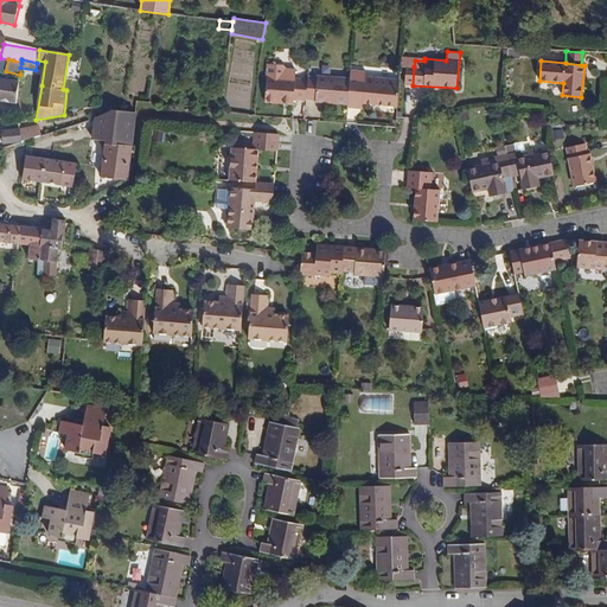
[(413,85),(414,66),(406,66),(404,84),(413,85)]
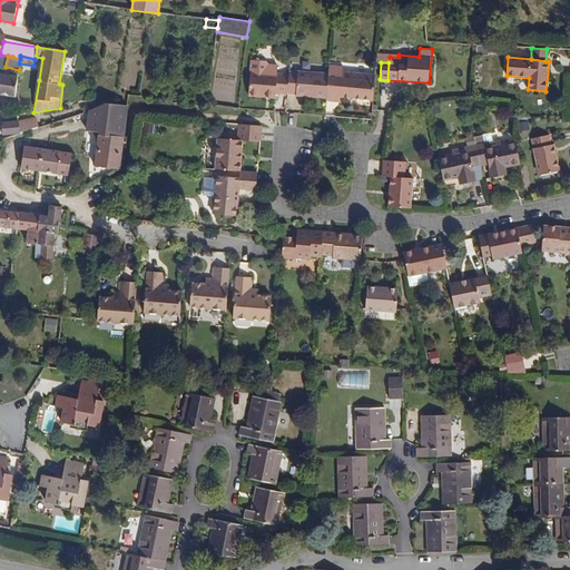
[(265,72),(266,67),(264,65),(252,64),(251,71),(265,72)]
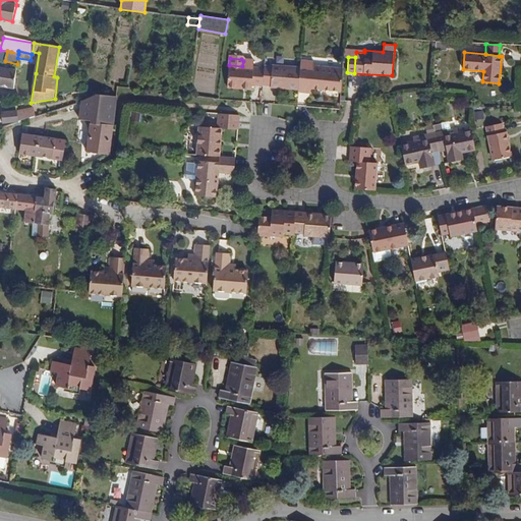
[(341,91),(343,68),(314,66),(314,62),(300,61),(300,67),(298,90),(298,92),(311,93),(311,89),(341,91)]
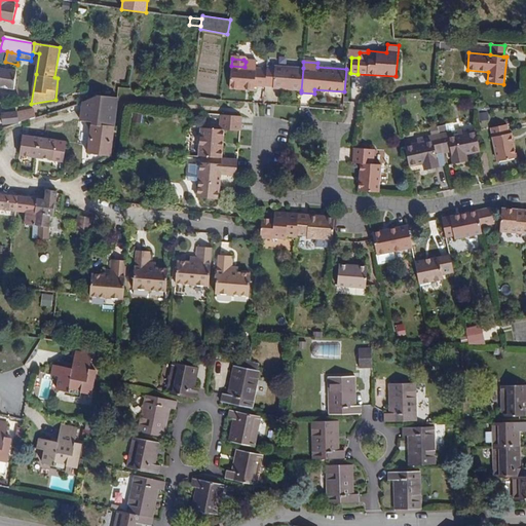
[(301,90),(303,68),(274,65),(274,68),(266,67),(266,69),(265,85),(273,86),(272,88),(301,90)]
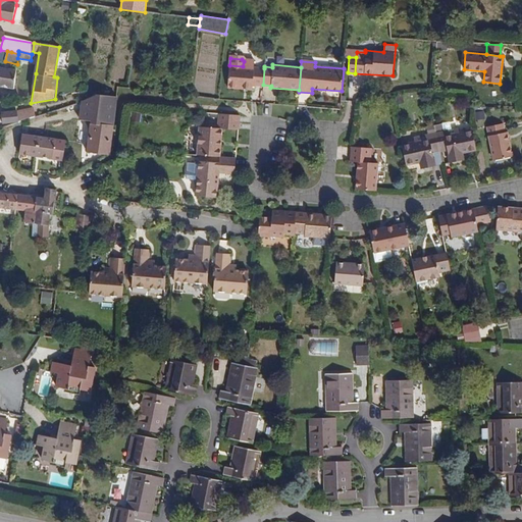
[(263,85),(264,68),(243,66),(229,65),(227,88),(252,90),(253,86),(263,86),(263,85)]
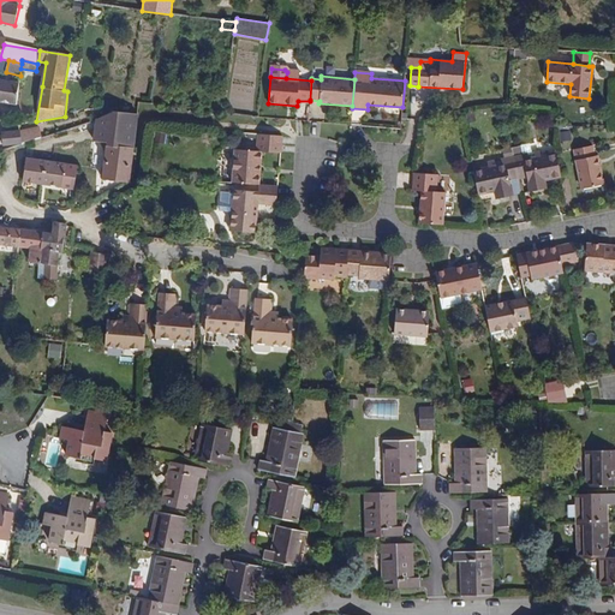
[(0,101),(16,105),(19,82),(0,78),(0,101)]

========================================

Nothing but an exact repeat of the records, pictures excluded, belongs in the answer.

Result for this task =
[(413,85),(414,66),(406,66),(404,84),(413,85)]
[(265,72),(266,67),(264,65),(252,64),(251,71),(265,72)]
[(341,91),(343,68),(314,66),(314,62),(300,61),(300,67),(298,90),(298,92),(311,93),(311,89),(341,91)]
[(301,90),(303,68),(274,65),(274,68),(266,67),(266,69),(265,85),(273,86),(272,88),(301,90)]
[(263,85),(264,68),(243,66),(229,65),(227,88),(252,90),(253,86),(263,86),(263,85)]
[(0,101),(16,105),(19,82),(0,78),(0,101)]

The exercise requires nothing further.